**EXERCISE DIRECTIONS:** Rewrite all of the items below, replacing "smooth concrete sidewalk at center" with "paved walkway at center" and leaving everything else unchanged. Omit the pictures from your answer.

━━ THE DATA

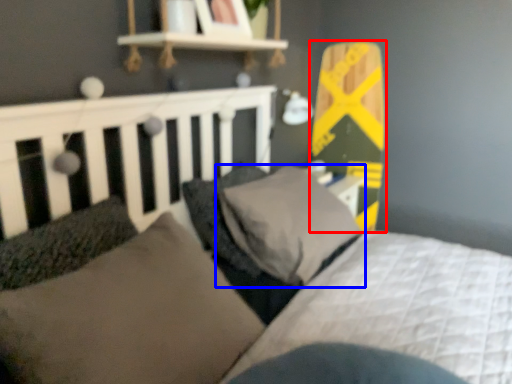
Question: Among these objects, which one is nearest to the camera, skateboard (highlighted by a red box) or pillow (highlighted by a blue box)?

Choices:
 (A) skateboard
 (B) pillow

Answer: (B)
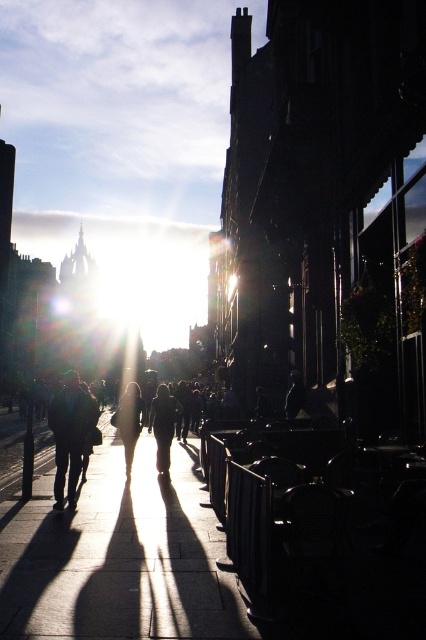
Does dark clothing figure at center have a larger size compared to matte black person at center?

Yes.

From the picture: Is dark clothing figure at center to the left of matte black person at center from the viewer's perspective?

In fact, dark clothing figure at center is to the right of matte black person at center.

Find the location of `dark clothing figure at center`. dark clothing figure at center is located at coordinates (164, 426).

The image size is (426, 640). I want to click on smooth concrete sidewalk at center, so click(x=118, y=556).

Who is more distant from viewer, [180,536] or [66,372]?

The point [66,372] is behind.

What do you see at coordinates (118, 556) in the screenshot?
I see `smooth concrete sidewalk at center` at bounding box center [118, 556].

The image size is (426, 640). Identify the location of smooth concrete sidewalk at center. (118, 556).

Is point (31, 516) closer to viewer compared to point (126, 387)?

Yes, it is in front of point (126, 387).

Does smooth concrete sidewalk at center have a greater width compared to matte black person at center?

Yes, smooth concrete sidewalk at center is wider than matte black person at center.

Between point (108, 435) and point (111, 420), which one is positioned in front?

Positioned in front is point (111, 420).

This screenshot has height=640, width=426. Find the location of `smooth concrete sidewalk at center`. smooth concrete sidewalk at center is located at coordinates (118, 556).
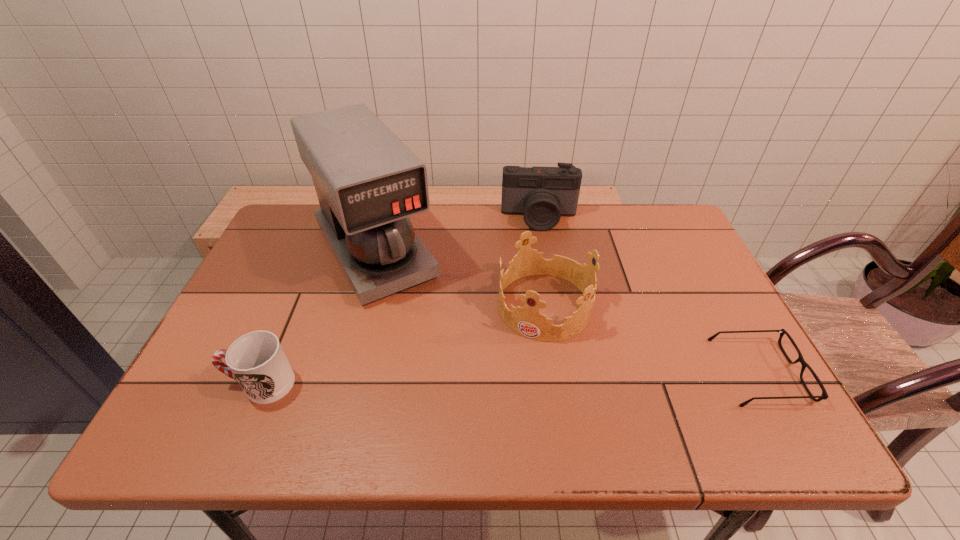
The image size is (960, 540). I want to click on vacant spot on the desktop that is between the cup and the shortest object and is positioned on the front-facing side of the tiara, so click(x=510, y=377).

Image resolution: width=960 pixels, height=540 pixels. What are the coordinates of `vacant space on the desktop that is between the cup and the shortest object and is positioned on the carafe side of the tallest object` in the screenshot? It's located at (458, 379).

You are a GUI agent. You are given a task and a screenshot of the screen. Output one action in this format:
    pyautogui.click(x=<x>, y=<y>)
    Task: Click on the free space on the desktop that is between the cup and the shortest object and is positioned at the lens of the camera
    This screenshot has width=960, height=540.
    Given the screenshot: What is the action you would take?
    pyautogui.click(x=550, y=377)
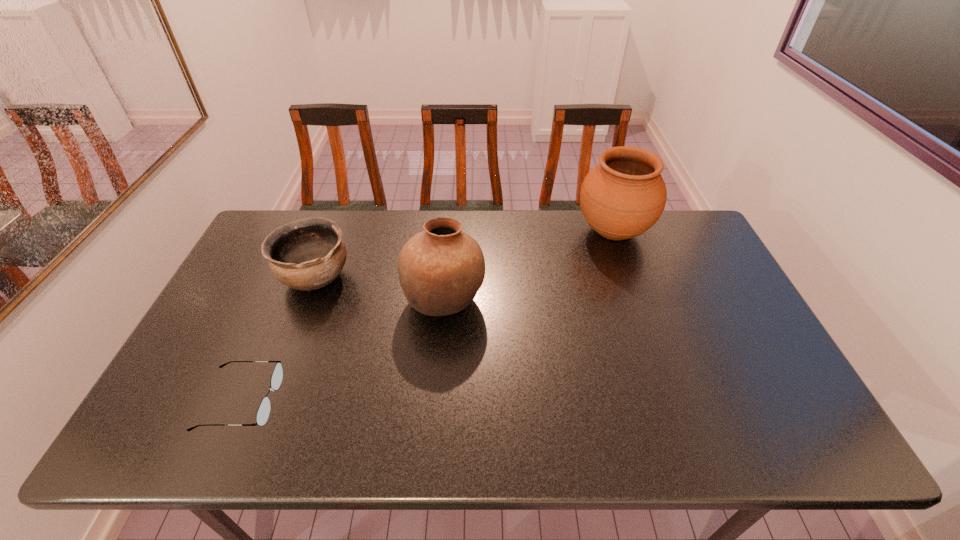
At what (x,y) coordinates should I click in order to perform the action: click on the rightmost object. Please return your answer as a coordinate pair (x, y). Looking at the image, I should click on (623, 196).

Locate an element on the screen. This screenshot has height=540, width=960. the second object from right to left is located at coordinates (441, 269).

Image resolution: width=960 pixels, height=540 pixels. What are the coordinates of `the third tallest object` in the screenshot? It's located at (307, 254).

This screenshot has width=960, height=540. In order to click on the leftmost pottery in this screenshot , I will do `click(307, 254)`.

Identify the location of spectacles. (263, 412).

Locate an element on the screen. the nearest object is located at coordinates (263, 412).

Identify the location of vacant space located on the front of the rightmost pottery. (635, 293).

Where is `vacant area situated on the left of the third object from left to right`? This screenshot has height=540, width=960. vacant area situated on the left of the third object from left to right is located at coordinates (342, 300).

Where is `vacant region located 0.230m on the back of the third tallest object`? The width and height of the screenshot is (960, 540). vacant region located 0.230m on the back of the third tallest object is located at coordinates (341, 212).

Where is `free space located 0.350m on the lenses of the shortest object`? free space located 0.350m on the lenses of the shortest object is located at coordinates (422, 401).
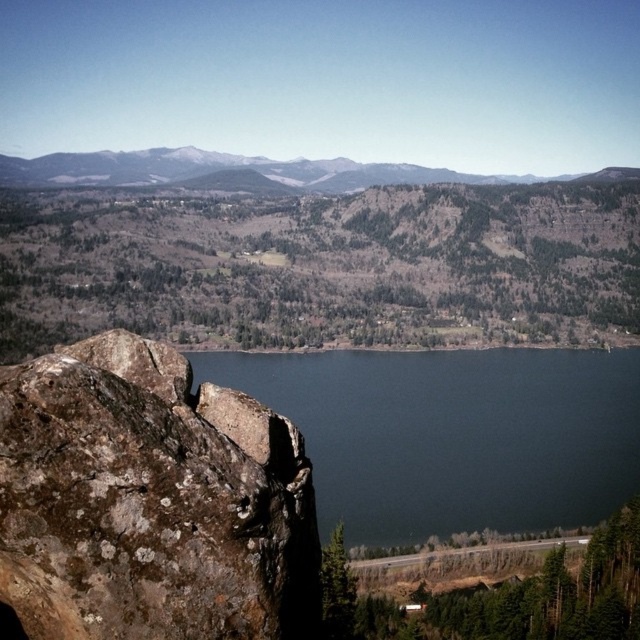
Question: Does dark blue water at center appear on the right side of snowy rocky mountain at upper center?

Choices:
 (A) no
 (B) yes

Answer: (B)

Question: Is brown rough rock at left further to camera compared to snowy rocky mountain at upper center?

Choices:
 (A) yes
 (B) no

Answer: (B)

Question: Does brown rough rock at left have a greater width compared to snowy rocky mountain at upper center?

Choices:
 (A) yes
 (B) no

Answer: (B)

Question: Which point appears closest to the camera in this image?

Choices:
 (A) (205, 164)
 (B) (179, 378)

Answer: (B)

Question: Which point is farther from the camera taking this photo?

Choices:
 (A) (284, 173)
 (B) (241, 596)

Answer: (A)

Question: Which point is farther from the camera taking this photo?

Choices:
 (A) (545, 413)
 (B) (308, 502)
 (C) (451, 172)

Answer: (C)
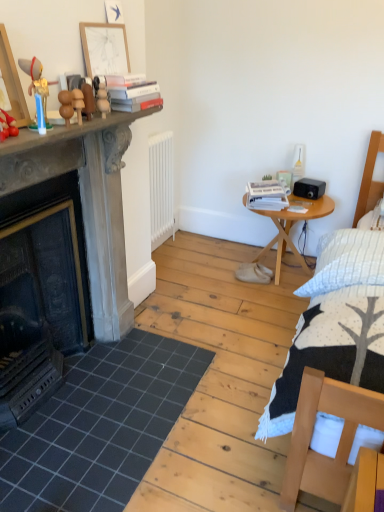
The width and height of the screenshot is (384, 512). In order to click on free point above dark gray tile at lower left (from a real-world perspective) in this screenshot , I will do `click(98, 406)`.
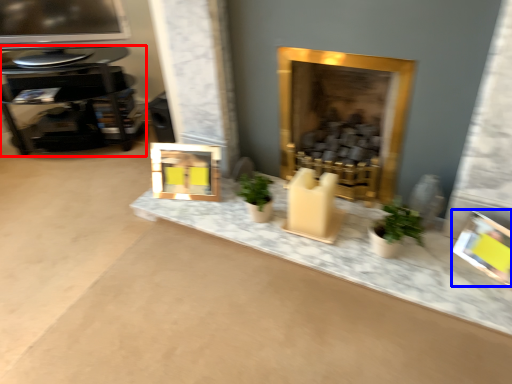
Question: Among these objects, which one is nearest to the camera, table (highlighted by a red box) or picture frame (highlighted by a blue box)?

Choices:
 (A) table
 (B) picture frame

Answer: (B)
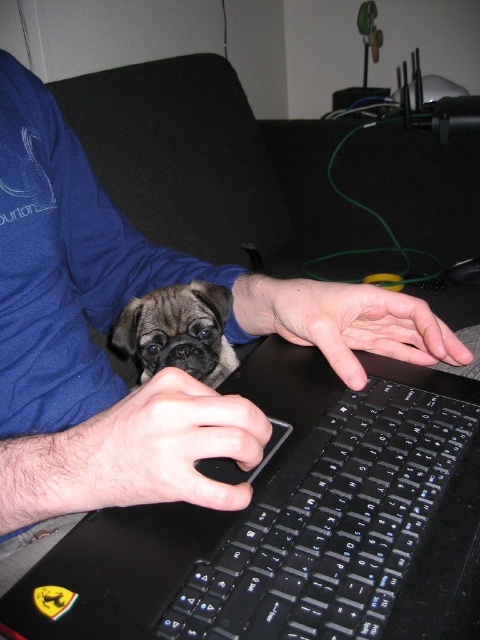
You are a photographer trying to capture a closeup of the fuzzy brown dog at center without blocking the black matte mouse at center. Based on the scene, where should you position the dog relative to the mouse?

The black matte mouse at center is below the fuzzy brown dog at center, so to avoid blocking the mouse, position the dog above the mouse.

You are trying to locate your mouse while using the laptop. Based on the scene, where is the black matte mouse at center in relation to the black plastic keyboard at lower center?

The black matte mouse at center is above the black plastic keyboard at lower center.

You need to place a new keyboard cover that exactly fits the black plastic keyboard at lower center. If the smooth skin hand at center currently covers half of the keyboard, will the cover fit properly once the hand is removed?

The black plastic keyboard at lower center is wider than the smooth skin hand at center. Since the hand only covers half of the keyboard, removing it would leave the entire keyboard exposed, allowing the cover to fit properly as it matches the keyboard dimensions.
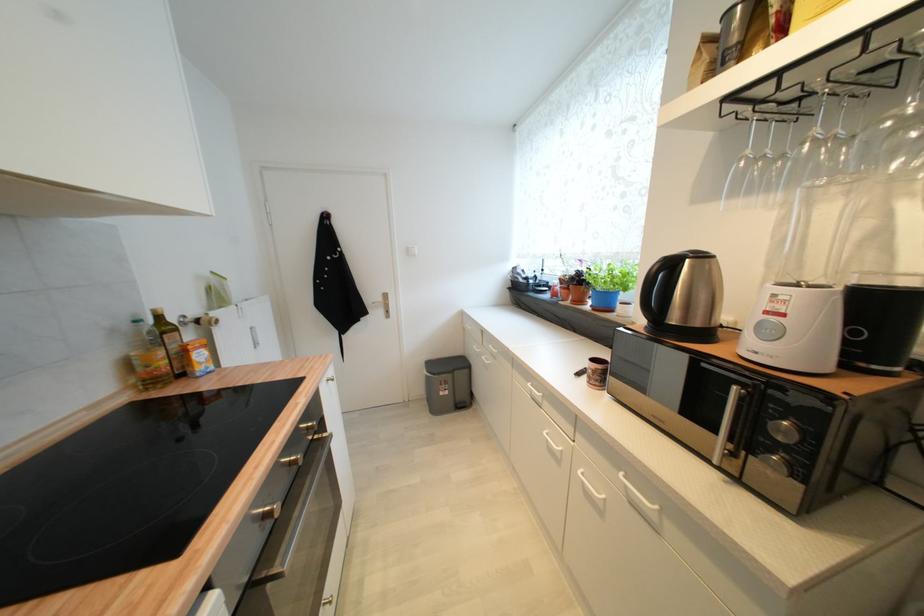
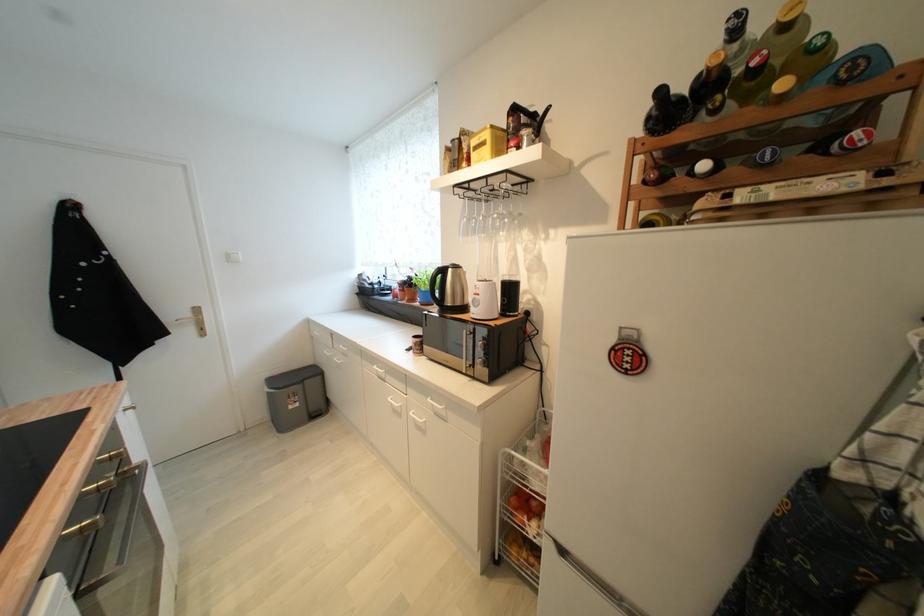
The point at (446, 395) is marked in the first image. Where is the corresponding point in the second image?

━━━━

**EXERCISE RESPONSE:**
Question: Among these objects, which one is nearest to the camera, skateboard (highlighted by a red box) or pillow (highlighted by a blue box)?

Choices:
 (A) skateboard
 (B) pillow

Answer: (B)
Does dark clothing figure at center have a larger size compared to matte black person at center?

Yes.

From the picture: Is dark clothing figure at center to the left of matte black person at center from the viewer's perspective?

In fact, dark clothing figure at center is to the right of matte black person at center.

Find the location of `dark clothing figure at center`. dark clothing figure at center is located at coordinates (164, 426).

The image size is (426, 640). I want to click on paved walkway at center, so click(x=118, y=556).

Who is more distant from viewer, [180,536] or [66,372]?

The point [66,372] is behind.

What do you see at coordinates (118, 556) in the screenshot?
I see `paved walkway at center` at bounding box center [118, 556].

The image size is (426, 640). Identify the location of paved walkway at center. (118, 556).

Is point (31, 516) closer to viewer compared to point (126, 387)?

Yes, it is in front of point (126, 387).

Does paved walkway at center have a greater width compared to matte black person at center?

Yes, paved walkway at center is wider than matte black person at center.

Between point (108, 435) and point (111, 420), which one is positioned in front?

Positioned in front is point (111, 420).

This screenshot has height=640, width=426. Find the location of `paved walkway at center`. paved walkway at center is located at coordinates (118, 556).
The image size is (960, 540). I want to click on vacant spot on the desktop that is between the cup and the shortest object and is positioned on the front-facing side of the tiara, so click(x=510, y=377).

Image resolution: width=960 pixels, height=540 pixels. What are the coordinates of `vacant space on the desktop that is between the cup and the shortest object and is positioned on the carafe side of the tallest object` in the screenshot? It's located at (458, 379).

You are a GUI agent. You are given a task and a screenshot of the screen. Output one action in this format:
    pyautogui.click(x=<x>, y=<y>)
    Task: Click on the free space on the desktop that is between the cup and the shortest object and is positioned at the lens of the camera
    This screenshot has width=960, height=540.
    Given the screenshot: What is the action you would take?
    pyautogui.click(x=550, y=377)
At what (x,y) coordinates should I click in order to perform the action: click on the rightmost object. Please return your answer as a coordinate pair (x, y). Looking at the image, I should click on (623, 196).

Locate an element on the screen. This screenshot has height=540, width=960. the second object from right to left is located at coordinates (441, 269).

Image resolution: width=960 pixels, height=540 pixels. What are the coordinates of `the third tallest object` in the screenshot? It's located at (307, 254).

This screenshot has width=960, height=540. In order to click on the leftmost pottery in this screenshot , I will do `click(307, 254)`.

Identify the location of spectacles. (263, 412).

Locate an element on the screen. the nearest object is located at coordinates (263, 412).

Identify the location of vacant space located on the front of the rightmost pottery. (635, 293).

Where is `vacant area situated on the left of the third object from left to right`? This screenshot has height=540, width=960. vacant area situated on the left of the third object from left to right is located at coordinates (342, 300).

Where is `vacant region located 0.230m on the back of the third tallest object`? The width and height of the screenshot is (960, 540). vacant region located 0.230m on the back of the third tallest object is located at coordinates (341, 212).

Where is `free space located 0.350m on the lenses of the shortest object`? free space located 0.350m on the lenses of the shortest object is located at coordinates (422, 401).
Question: Does dark blue water at center appear on the right side of snowy rocky mountain at upper center?

Choices:
 (A) no
 (B) yes

Answer: (B)

Question: Is brown rough rock at left further to camera compared to snowy rocky mountain at upper center?

Choices:
 (A) yes
 (B) no

Answer: (B)

Question: Does brown rough rock at left have a greater width compared to snowy rocky mountain at upper center?

Choices:
 (A) yes
 (B) no

Answer: (B)

Question: Which point appears closest to the camera in this image?

Choices:
 (A) (205, 164)
 (B) (179, 378)

Answer: (B)

Question: Which point is farther from the camera taking this photo?

Choices:
 (A) (284, 173)
 (B) (241, 596)

Answer: (A)

Question: Which point is farther from the camera taking this photo?

Choices:
 (A) (545, 413)
 (B) (308, 502)
 (C) (451, 172)

Answer: (C)
The width and height of the screenshot is (384, 512). In order to click on free point above dark gray tile at lower left (from a real-world perspective) in this screenshot , I will do `click(98, 406)`.
Question: Among these objects, which one is nearest to the camera, table (highlighted by a red box) or picture frame (highlighted by a blue box)?

Choices:
 (A) table
 (B) picture frame

Answer: (B)
You are a photographer trying to capture a closeup of the fuzzy brown dog at center without blocking the black matte mouse at center. Based on the scene, where should you position the dog relative to the mouse?

The black matte mouse at center is below the fuzzy brown dog at center, so to avoid blocking the mouse, position the dog above the mouse.

You are trying to locate your mouse while using the laptop. Based on the scene, where is the black matte mouse at center in relation to the black plastic keyboard at lower center?

The black matte mouse at center is above the black plastic keyboard at lower center.

You need to place a new keyboard cover that exactly fits the black plastic keyboard at lower center. If the smooth skin hand at center currently covers half of the keyboard, will the cover fit properly once the hand is removed?

The black plastic keyboard at lower center is wider than the smooth skin hand at center. Since the hand only covers half of the keyboard, removing it would leave the entire keyboard exposed, allowing the cover to fit properly as it matches the keyboard dimensions.
The point at (446, 395) is marked in the first image. Where is the corresponding point in the second image?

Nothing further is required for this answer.